--- SOURCE DATA ---
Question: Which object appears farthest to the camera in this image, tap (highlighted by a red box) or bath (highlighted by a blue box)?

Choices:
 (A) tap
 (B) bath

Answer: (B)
---
--- SOURCE DATA ---
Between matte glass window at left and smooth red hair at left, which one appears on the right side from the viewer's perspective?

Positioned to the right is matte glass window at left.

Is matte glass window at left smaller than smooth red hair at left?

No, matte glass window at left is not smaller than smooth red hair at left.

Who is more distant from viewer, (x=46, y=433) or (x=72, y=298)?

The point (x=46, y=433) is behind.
---
THE PROBLEM:
Starting at the line that contains "Between matte glass" and ending at the line that contains "Is matte glass window at left smaller", give those lines of the entries as a Markdown table with the columns Row and Line, leaving out blank lines.

TASK OUTPUT:
| Row | Line |
|---|---|
| 1 | Between matte glass window at left and smooth red hair at left, which one appears on the right side from the viewer's perspective? |
| 2 | Positioned to the right is matte glass window at left. |
| 3 | Is matte glass window at left smaller than smooth red hair at left? |